**EXERCISE MATERIAL**

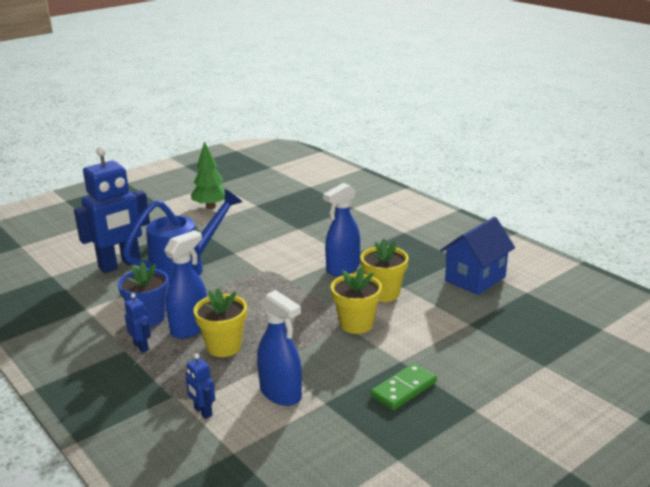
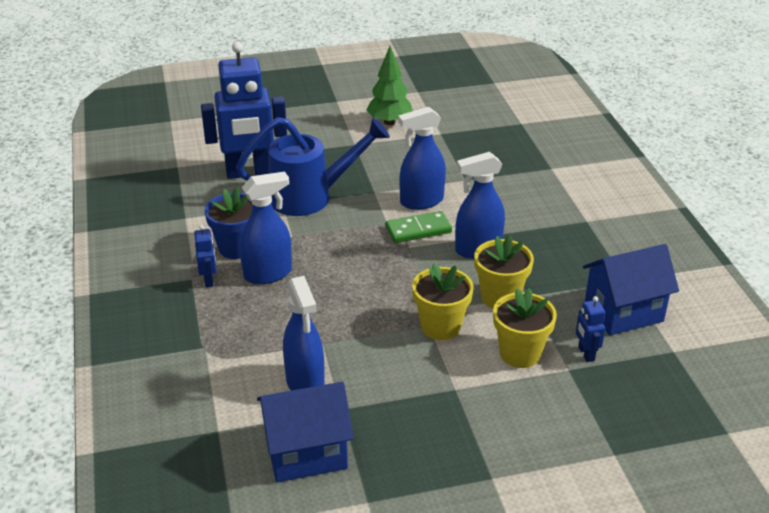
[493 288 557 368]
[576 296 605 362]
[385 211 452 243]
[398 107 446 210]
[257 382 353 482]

**ASSIGNMENT**
In the copy, include no pictures, but repeat the listing exactly.

**RESULT**
[493 288 557 368]
[576 296 605 362]
[385 211 452 243]
[398 107 446 210]
[257 382 353 482]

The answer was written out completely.